### Problem to solve
Copy out each line of the data below in which "brown" appears.

### Data extract
┄┄┄┄┄┄

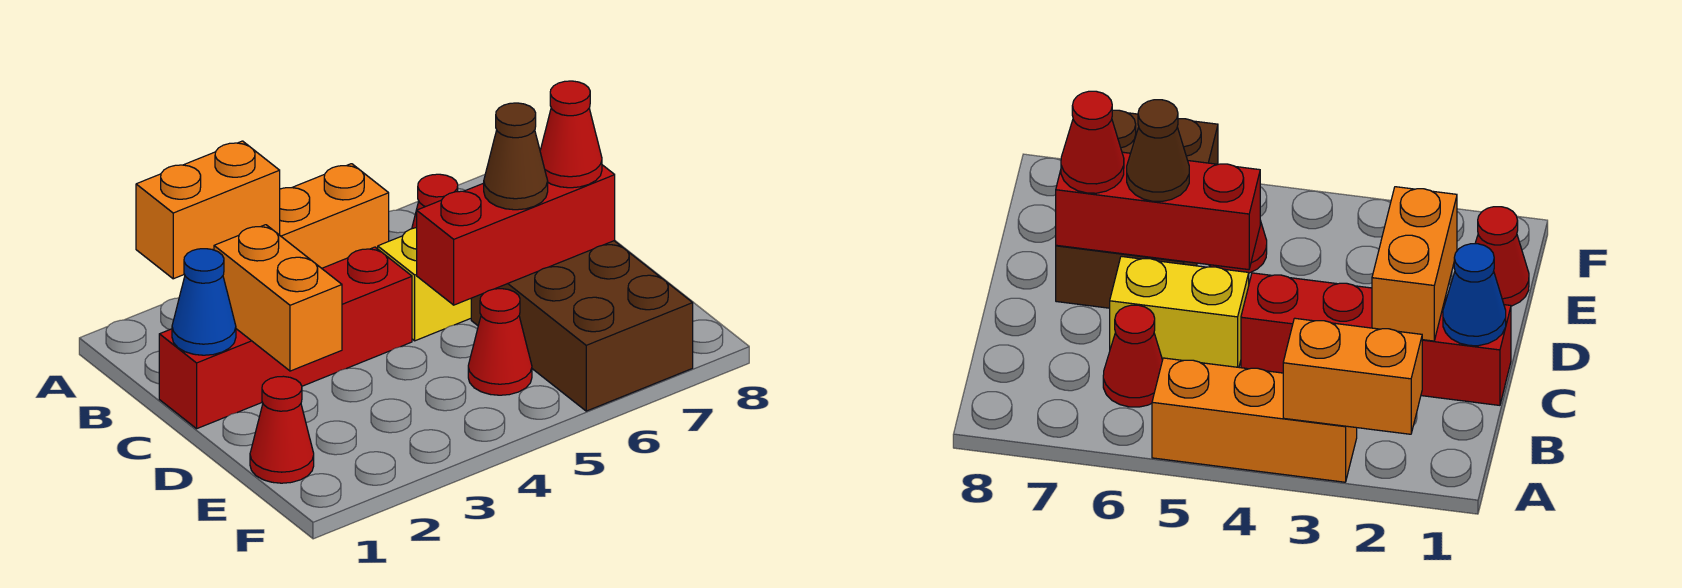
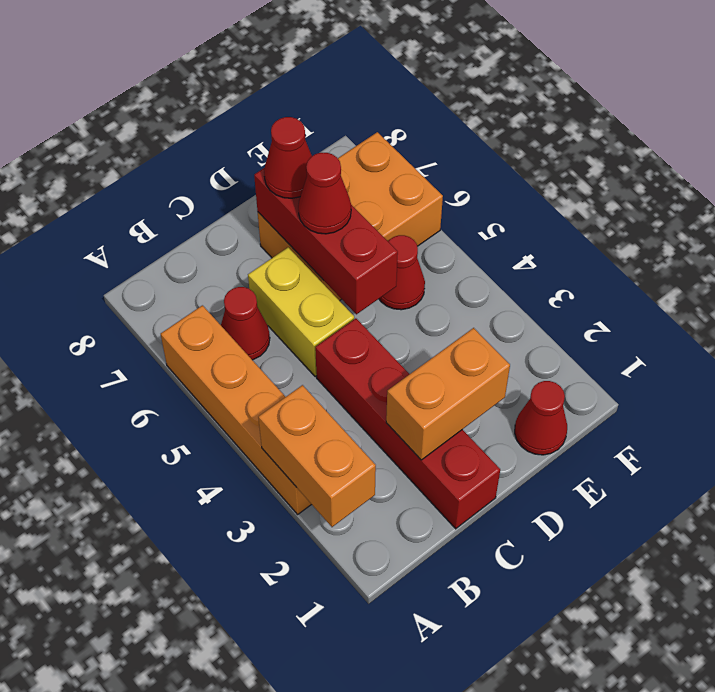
orange brick A3:A5 level 1 -> orange brick A3:A6 level 1
blue cone C1 level 2 -> none
brown brick D6:F7 level 1 -> orange brick D6:F7 level 1
brown cone D6 level 3 -> red cone D6 level 3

┄┄┄┄┄┄

### Reply to the exercise
brown brick D6:F7 level 1 -> orange brick D6:F7 level 1
brown cone D6 level 3 -> red cone D6 level 3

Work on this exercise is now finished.